__Exercise directions__
All that is needed is a count of the lines in this data that contain the word "none".

__Input__
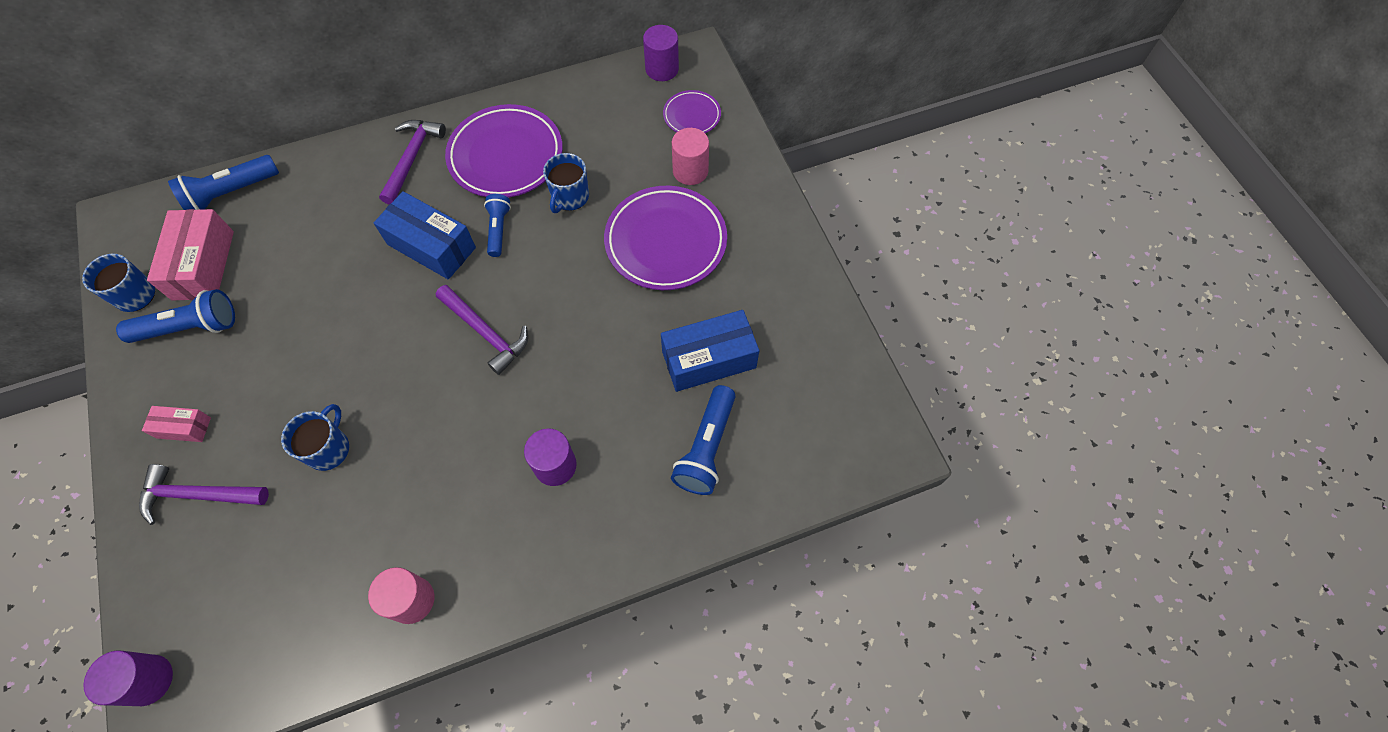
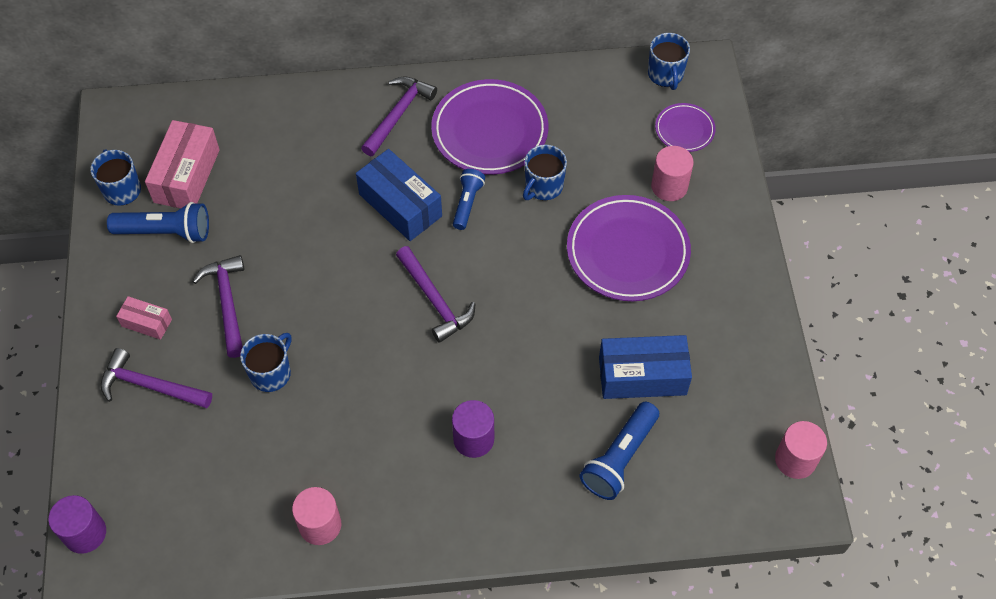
camera: 15 degrees right, 5 degrees down
(231, 193) = (222, 112): blue flashlight -> none
(268, 386) = (227, 303): none -> purple hammer
(662, 69) = (665, 74): purple cylinder -> blue mug
(876, 406) = (795, 460): none -> pink cylinder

__Exercise answer__
3